**Object change listings:**

/---

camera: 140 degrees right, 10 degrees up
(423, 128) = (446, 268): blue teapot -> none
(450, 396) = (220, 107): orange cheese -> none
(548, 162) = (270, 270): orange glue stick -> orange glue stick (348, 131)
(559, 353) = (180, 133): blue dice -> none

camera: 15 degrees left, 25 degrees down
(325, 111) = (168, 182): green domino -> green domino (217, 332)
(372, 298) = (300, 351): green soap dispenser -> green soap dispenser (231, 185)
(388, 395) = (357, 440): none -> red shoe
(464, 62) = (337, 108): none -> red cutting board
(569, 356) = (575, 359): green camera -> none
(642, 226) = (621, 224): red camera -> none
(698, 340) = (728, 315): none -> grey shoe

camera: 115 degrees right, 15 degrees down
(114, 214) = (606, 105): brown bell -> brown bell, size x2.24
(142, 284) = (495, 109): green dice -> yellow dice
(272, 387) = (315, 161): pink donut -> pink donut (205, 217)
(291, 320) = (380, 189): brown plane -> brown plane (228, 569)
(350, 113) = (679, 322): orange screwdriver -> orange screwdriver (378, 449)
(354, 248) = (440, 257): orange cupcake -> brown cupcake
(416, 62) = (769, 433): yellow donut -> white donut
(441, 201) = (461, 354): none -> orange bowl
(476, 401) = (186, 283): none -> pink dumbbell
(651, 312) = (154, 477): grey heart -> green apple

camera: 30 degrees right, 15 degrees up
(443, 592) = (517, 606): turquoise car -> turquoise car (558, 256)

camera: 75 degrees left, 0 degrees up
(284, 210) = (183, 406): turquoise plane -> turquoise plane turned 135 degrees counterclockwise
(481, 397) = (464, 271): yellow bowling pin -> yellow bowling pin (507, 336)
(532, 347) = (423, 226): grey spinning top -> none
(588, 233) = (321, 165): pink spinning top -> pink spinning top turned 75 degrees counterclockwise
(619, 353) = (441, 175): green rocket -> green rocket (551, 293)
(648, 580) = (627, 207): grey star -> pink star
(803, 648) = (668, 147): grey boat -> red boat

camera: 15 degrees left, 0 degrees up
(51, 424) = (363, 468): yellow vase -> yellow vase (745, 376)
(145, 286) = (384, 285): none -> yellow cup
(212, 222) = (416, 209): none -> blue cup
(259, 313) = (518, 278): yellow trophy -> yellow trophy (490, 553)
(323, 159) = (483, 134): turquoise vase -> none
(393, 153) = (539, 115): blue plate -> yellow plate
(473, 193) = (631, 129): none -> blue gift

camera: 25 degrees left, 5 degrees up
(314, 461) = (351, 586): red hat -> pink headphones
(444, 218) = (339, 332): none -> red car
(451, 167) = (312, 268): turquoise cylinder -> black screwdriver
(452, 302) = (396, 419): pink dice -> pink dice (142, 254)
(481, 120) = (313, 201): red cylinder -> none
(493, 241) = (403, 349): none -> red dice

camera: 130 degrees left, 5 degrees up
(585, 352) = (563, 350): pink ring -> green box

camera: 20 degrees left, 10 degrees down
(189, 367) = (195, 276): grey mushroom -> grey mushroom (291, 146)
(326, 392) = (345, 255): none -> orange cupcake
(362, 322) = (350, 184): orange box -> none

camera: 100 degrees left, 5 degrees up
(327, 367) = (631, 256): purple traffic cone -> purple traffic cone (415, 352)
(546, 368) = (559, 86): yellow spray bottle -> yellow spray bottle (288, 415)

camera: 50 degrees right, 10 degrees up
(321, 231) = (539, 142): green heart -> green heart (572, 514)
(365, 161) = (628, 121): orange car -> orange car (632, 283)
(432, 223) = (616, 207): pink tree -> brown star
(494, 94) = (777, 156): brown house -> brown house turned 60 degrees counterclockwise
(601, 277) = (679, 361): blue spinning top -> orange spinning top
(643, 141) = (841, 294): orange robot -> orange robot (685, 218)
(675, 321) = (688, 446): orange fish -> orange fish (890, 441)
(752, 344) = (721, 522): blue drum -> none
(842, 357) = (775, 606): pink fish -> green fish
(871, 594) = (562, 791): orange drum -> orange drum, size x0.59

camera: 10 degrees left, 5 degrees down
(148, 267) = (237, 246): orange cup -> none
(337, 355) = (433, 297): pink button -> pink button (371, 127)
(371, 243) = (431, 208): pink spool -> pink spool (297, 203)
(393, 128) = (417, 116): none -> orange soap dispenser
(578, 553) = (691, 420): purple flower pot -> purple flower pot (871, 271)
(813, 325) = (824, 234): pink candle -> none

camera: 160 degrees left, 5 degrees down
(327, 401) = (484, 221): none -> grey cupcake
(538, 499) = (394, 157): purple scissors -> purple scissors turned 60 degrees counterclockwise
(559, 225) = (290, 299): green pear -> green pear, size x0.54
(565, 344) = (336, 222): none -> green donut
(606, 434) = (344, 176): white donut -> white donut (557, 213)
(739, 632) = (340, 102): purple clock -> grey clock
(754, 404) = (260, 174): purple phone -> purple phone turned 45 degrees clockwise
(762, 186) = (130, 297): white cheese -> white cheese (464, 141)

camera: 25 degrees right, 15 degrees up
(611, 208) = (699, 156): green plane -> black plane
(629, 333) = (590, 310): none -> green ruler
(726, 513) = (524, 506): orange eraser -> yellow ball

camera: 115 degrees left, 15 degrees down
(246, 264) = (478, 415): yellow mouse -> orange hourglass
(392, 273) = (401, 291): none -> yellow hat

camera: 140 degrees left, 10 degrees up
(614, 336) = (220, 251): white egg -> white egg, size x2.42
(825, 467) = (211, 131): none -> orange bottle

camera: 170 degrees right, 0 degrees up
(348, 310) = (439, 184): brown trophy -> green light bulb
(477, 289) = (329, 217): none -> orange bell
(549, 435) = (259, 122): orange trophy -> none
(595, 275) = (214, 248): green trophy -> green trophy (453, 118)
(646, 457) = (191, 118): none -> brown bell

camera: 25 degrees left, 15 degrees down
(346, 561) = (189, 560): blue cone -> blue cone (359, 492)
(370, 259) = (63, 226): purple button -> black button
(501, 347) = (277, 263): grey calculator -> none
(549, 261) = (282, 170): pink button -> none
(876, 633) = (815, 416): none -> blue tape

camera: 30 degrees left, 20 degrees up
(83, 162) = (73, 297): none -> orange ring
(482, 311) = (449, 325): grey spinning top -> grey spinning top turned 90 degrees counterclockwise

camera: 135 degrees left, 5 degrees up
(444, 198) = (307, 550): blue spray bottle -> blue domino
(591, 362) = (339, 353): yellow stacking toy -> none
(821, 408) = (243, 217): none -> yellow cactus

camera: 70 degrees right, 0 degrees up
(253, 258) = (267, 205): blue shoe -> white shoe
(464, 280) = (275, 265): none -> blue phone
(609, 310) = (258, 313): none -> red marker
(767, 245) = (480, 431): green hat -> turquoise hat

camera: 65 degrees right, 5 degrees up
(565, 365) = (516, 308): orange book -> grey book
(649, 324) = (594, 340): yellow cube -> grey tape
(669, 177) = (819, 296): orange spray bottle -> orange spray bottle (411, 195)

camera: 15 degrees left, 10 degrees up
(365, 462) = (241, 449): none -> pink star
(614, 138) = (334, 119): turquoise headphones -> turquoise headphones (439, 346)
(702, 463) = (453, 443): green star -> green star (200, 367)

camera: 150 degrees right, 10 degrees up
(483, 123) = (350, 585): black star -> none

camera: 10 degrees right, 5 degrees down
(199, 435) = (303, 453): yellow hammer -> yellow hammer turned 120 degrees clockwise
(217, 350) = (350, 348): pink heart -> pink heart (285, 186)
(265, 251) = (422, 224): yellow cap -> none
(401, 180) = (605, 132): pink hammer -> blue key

\---

**Task statement:**
Look back at the records above. Repeat all of them exactly.

**Solved exercise:**
camera: 140 degrees right, 10 degrees up
(423, 128) = (446, 268): blue teapot -> none
(450, 396) = (220, 107): orange cheese -> none
(548, 162) = (270, 270): orange glue stick -> orange glue stick (348, 131)
(559, 353) = (180, 133): blue dice -> none

camera: 15 degrees left, 25 degrees down
(325, 111) = (168, 182): green domino -> green domino (217, 332)
(372, 298) = (300, 351): green soap dispenser -> green soap dispenser (231, 185)
(388, 395) = (357, 440): none -> red shoe
(464, 62) = (337, 108): none -> red cutting board
(569, 356) = (575, 359): green camera -> none
(642, 226) = (621, 224): red camera -> none
(698, 340) = (728, 315): none -> grey shoe

camera: 115 degrees right, 15 degrees down
(114, 214) = (606, 105): brown bell -> brown bell, size x2.24
(142, 284) = (495, 109): green dice -> yellow dice
(272, 387) = (315, 161): pink donut -> pink donut (205, 217)
(291, 320) = (380, 189): brown plane -> brown plane (228, 569)
(350, 113) = (679, 322): orange screwdriver -> orange screwdriver (378, 449)
(354, 248) = (440, 257): orange cupcake -> brown cupcake
(416, 62) = (769, 433): yellow donut -> white donut
(441, 201) = (461, 354): none -> orange bowl
(476, 401) = (186, 283): none -> pink dumbbell
(651, 312) = (154, 477): grey heart -> green apple

camera: 30 degrees right, 15 degrees up
(443, 592) = (517, 606): turquoise car -> turquoise car (558, 256)

camera: 75 degrees left, 0 degrees up
(284, 210) = (183, 406): turquoise plane -> turquoise plane turned 135 degrees counterclockwise
(481, 397) = (464, 271): yellow bowling pin -> yellow bowling pin (507, 336)
(532, 347) = (423, 226): grey spinning top -> none
(588, 233) = (321, 165): pink spinning top -> pink spinning top turned 75 degrees counterclockwise
(619, 353) = (441, 175): green rocket -> green rocket (551, 293)
(648, 580) = (627, 207): grey star -> pink star
(803, 648) = (668, 147): grey boat -> red boat

camera: 15 degrees left, 0 degrees up
(51, 424) = (363, 468): yellow vase -> yellow vase (745, 376)
(145, 286) = (384, 285): none -> yellow cup
(212, 222) = (416, 209): none -> blue cup
(259, 313) = (518, 278): yellow trophy -> yellow trophy (490, 553)
(323, 159) = (483, 134): turquoise vase -> none
(393, 153) = (539, 115): blue plate -> yellow plate
(473, 193) = (631, 129): none -> blue gift

camera: 25 degrees left, 5 degrees up
(314, 461) = (351, 586): red hat -> pink headphones
(444, 218) = (339, 332): none -> red car
(451, 167) = (312, 268): turquoise cylinder -> black screwdriver
(452, 302) = (396, 419): pink dice -> pink dice (142, 254)
(481, 120) = (313, 201): red cylinder -> none
(493, 241) = (403, 349): none -> red dice

camera: 130 degrees left, 5 degrees up
(585, 352) = (563, 350): pink ring -> green box

camera: 20 degrees left, 10 degrees down
(189, 367) = (195, 276): grey mushroom -> grey mushroom (291, 146)
(326, 392) = (345, 255): none -> orange cupcake
(362, 322) = (350, 184): orange box -> none

camera: 100 degrees left, 5 degrees up
(327, 367) = (631, 256): purple traffic cone -> purple traffic cone (415, 352)
(546, 368) = (559, 86): yellow spray bottle -> yellow spray bottle (288, 415)

camera: 50 degrees right, 10 degrees up
(321, 231) = (539, 142): green heart -> green heart (572, 514)
(365, 161) = (628, 121): orange car -> orange car (632, 283)
(432, 223) = (616, 207): pink tree -> brown star
(494, 94) = (777, 156): brown house -> brown house turned 60 degrees counterclockwise
(601, 277) = (679, 361): blue spinning top -> orange spinning top
(643, 141) = (841, 294): orange robot -> orange robot (685, 218)
(675, 321) = (688, 446): orange fish -> orange fish (890, 441)
(752, 344) = (721, 522): blue drum -> none
(842, 357) = (775, 606): pink fish -> green fish
(871, 594) = (562, 791): orange drum -> orange drum, size x0.59

camera: 10 degrees left, 5 degrees down
(148, 267) = (237, 246): orange cup -> none
(337, 355) = (433, 297): pink button -> pink button (371, 127)
(371, 243) = (431, 208): pink spool -> pink spool (297, 203)
(393, 128) = (417, 116): none -> orange soap dispenser
(578, 553) = (691, 420): purple flower pot -> purple flower pot (871, 271)
(813, 325) = (824, 234): pink candle -> none

camera: 160 degrees left, 5 degrees down
(327, 401) = (484, 221): none -> grey cupcake
(538, 499) = (394, 157): purple scissors -> purple scissors turned 60 degrees counterclockwise
(559, 225) = (290, 299): green pear -> green pear, size x0.54
(565, 344) = (336, 222): none -> green donut
(606, 434) = (344, 176): white donut -> white donut (557, 213)
(739, 632) = (340, 102): purple clock -> grey clock
(754, 404) = (260, 174): purple phone -> purple phone turned 45 degrees clockwise
(762, 186) = (130, 297): white cheese -> white cheese (464, 141)

camera: 25 degrees right, 15 degrees up
(611, 208) = (699, 156): green plane -> black plane
(629, 333) = (590, 310): none -> green ruler
(726, 513) = (524, 506): orange eraser -> yellow ball

camera: 115 degrees left, 15 degrees down
(246, 264) = (478, 415): yellow mouse -> orange hourglass
(392, 273) = (401, 291): none -> yellow hat

camera: 140 degrees left, 10 degrees up
(614, 336) = (220, 251): white egg -> white egg, size x2.42
(825, 467) = (211, 131): none -> orange bottle

camera: 170 degrees right, 0 degrees up
(348, 310) = (439, 184): brown trophy -> green light bulb
(477, 289) = (329, 217): none -> orange bell
(549, 435) = (259, 122): orange trophy -> none
(595, 275) = (214, 248): green trophy -> green trophy (453, 118)
(646, 457) = (191, 118): none -> brown bell

camera: 25 degrees left, 15 degrees down
(346, 561) = (189, 560): blue cone -> blue cone (359, 492)
(370, 259) = (63, 226): purple button -> black button
(501, 347) = (277, 263): grey calculator -> none
(549, 261) = (282, 170): pink button -> none
(876, 633) = (815, 416): none -> blue tape

camera: 30 degrees left, 20 degrees up
(83, 162) = (73, 297): none -> orange ring
(482, 311) = (449, 325): grey spinning top -> grey spinning top turned 90 degrees counterclockwise

camera: 135 degrees left, 5 degrees up
(444, 198) = (307, 550): blue spray bottle -> blue domino
(591, 362) = (339, 353): yellow stacking toy -> none
(821, 408) = (243, 217): none -> yellow cactus

camera: 70 degrees right, 0 degrees up
(253, 258) = (267, 205): blue shoe -> white shoe
(464, 280) = (275, 265): none -> blue phone
(609, 310) = (258, 313): none -> red marker
(767, 245) = (480, 431): green hat -> turquoise hat

camera: 65 degrees right, 5 degrees up
(565, 365) = (516, 308): orange book -> grey book
(649, 324) = (594, 340): yellow cube -> grey tape
(669, 177) = (819, 296): orange spray bottle -> orange spray bottle (411, 195)

camera: 15 degrees left, 10 degrees up
(365, 462) = (241, 449): none -> pink star
(614, 138) = (334, 119): turquoise headphones -> turquoise headphones (439, 346)
(702, 463) = (453, 443): green star -> green star (200, 367)

camera: 150 degrees right, 10 degrees up
(483, 123) = (350, 585): black star -> none

camera: 10 degrees right, 5 degrees down
(199, 435) = (303, 453): yellow hammer -> yellow hammer turned 120 degrees clockwise
(217, 350) = (350, 348): pink heart -> pink heart (285, 186)
(265, 251) = (422, 224): yellow cap -> none
(401, 180) = (605, 132): pink hammer -> blue key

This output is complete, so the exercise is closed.